* DATA SUPPLIED
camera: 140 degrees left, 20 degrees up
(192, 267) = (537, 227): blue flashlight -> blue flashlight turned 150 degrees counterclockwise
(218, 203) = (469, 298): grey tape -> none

* * *

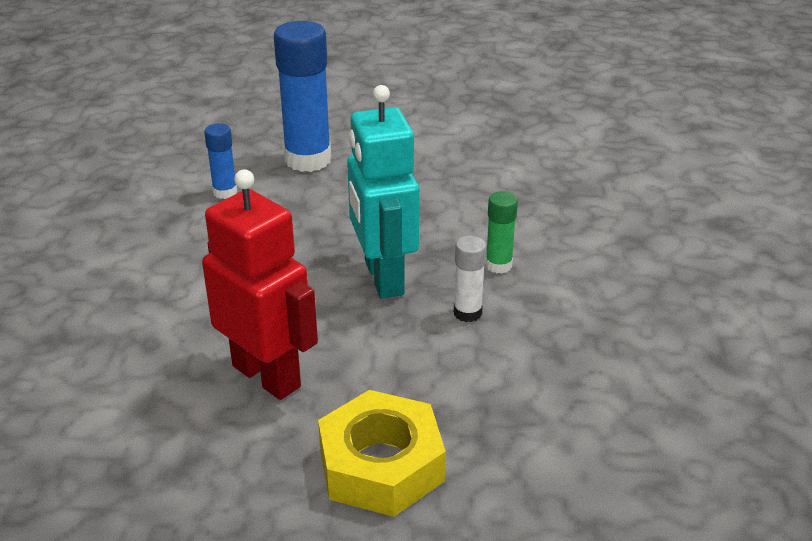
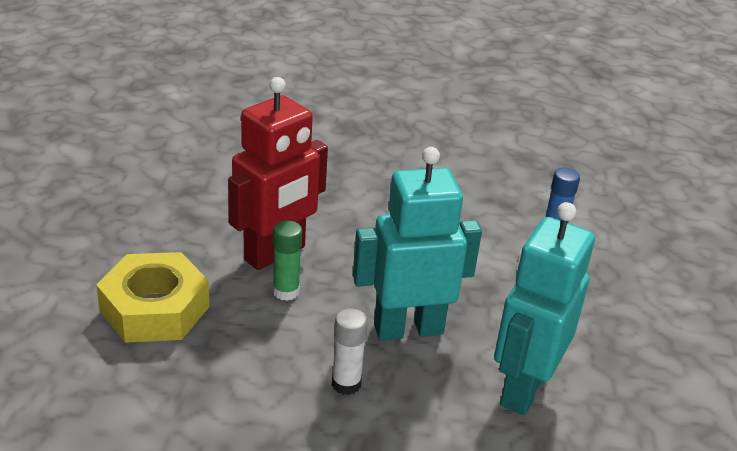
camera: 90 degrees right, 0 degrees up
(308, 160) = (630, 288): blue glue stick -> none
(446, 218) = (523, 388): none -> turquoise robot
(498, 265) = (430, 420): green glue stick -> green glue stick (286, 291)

* TASK OBJECTIVE
In the listing above, locate the line with "(308, 160) = (630, 288): blue" and the line with "(498, 265) = (430, 420): green", then extract exactly those lines and every line between them, and nothing more.

* ANSWER TO THE EXERCISE
(308, 160) = (630, 288): blue glue stick -> none
(446, 218) = (523, 388): none -> turquoise robot
(498, 265) = (430, 420): green glue stick -> green glue stick (286, 291)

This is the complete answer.